Task to carry out —
Nothing but the lines below between the line holding "cyan line: (57, 225) -> (115, 398), moved" and the line holding "cyan rectangle: (255, 62) -> (436, 90), moved", inclusive, should appear in the answer, each set down exactly.

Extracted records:
-----

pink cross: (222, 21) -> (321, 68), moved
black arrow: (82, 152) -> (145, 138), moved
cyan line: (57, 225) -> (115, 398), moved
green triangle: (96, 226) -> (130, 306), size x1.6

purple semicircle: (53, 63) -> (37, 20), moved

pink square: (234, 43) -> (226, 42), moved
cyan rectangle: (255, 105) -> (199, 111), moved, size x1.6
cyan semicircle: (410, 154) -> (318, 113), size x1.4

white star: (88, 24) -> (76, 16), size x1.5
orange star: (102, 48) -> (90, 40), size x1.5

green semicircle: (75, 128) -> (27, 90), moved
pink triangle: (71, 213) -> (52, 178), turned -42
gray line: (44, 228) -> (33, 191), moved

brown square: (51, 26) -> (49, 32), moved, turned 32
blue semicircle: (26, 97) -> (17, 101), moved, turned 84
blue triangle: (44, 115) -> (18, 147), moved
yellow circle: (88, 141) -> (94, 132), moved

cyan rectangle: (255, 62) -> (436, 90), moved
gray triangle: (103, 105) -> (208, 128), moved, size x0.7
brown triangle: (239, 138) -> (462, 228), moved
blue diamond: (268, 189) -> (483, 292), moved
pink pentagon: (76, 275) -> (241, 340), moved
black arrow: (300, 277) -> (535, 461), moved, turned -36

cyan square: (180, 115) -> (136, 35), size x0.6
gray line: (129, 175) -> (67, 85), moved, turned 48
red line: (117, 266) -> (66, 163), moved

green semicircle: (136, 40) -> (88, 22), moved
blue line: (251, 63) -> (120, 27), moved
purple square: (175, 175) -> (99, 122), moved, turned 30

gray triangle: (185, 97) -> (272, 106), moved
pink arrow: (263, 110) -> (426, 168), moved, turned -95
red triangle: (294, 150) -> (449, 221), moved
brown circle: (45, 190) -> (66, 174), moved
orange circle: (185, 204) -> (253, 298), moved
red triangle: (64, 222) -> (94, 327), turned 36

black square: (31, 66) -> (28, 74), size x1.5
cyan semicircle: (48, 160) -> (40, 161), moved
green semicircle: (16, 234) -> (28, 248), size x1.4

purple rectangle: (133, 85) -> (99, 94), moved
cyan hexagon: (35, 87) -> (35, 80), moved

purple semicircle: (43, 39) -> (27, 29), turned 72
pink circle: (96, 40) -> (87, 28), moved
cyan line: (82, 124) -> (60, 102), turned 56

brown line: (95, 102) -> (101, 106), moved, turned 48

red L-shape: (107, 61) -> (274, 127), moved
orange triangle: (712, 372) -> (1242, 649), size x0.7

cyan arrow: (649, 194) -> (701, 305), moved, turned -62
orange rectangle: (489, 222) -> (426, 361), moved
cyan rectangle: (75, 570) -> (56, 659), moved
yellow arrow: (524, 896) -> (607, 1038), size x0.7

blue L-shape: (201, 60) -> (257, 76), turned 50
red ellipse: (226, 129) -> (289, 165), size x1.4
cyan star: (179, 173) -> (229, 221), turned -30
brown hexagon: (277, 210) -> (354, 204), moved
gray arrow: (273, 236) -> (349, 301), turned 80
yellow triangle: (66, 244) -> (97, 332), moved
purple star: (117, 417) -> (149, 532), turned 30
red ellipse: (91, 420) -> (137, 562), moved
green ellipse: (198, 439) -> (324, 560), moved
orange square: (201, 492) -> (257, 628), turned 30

-----

Answer below —
cyan line: (57, 225) -> (115, 398), moved
green triangle: (96, 226) -> (130, 306), size x1.6

purple semicircle: (53, 63) -> (37, 20), moved

pink square: (234, 43) -> (226, 42), moved
cyan rectangle: (255, 105) -> (199, 111), moved, size x1.6
cyan semicircle: (410, 154) -> (318, 113), size x1.4

white star: (88, 24) -> (76, 16), size x1.5
orange star: (102, 48) -> (90, 40), size x1.5

green semicircle: (75, 128) -> (27, 90), moved
pink triangle: (71, 213) -> (52, 178), turned -42
gray line: (44, 228) -> (33, 191), moved

brown square: (51, 26) -> (49, 32), moved, turned 32
blue semicircle: (26, 97) -> (17, 101), moved, turned 84
blue triangle: (44, 115) -> (18, 147), moved
yellow circle: (88, 141) -> (94, 132), moved

cyan rectangle: (255, 62) -> (436, 90), moved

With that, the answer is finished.